# WORK TO COMPLETE:
Give the records back exactly as written, but without the images.

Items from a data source

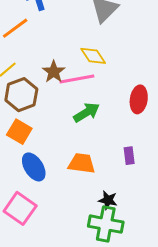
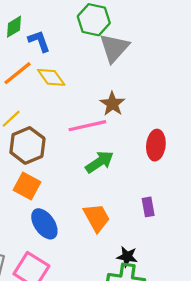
yellow diamond: (93, 56) -> (51, 77), moved
brown star: (54, 72) -> (112, 104), moved
orange trapezoid: (82, 163) -> (97, 218), turned 56

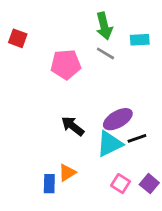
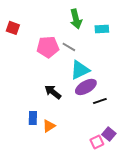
gray line: (105, 53) -> (69, 47), moved
cyan triangle: (110, 144) -> (80, 70), moved
blue rectangle: (49, 184) -> (33, 118), moved
pink square: (121, 184) -> (97, 142), moved, turned 32

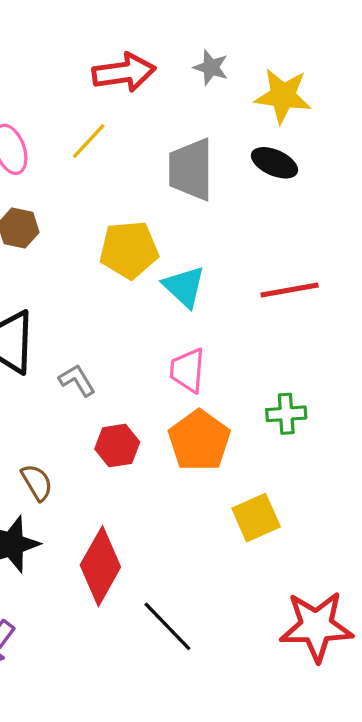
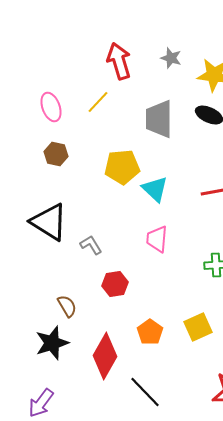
red arrow: (124, 72) -> (119, 61), turned -99
orange pentagon: (199, 441) -> (150, 332), moved, size x0.7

# ANSWER FOR THIS EXERCISE:
yellow diamond: (93, 56) -> (51, 77), moved
brown star: (54, 72) -> (112, 104), moved
orange trapezoid: (82, 163) -> (97, 218), turned 56

gray line: (105, 53) -> (69, 47), moved
cyan triangle: (110, 144) -> (80, 70), moved
blue rectangle: (49, 184) -> (33, 118), moved
pink square: (121, 184) -> (97, 142), moved, turned 32

red arrow: (124, 72) -> (119, 61), turned -99
orange pentagon: (199, 441) -> (150, 332), moved, size x0.7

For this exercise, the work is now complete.